*** Input material ***
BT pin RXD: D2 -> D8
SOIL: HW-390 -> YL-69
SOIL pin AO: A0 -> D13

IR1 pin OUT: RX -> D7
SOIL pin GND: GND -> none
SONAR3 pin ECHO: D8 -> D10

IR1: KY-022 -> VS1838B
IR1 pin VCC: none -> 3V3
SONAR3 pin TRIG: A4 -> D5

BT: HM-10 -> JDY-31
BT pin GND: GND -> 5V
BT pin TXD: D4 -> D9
*** End of Input material ***
What is being asked |
Only the lines from the one with "SOIL pin AO: A0 -> D13" through the end of the material are wanted; copy them exactly, both ends included.

Exercise output |
SOIL pin AO: A0 -> D13

IR1 pin OUT: RX -> D7
SOIL pin GND: GND -> none
SONAR3 pin ECHO: D8 -> D10

IR1: KY-022 -> VS1838B
IR1 pin VCC: none -> 3V3
SONAR3 pin TRIG: A4 -> D5

BT: HM-10 -> JDY-31
BT pin GND: GND -> 5V
BT pin TXD: D4 -> D9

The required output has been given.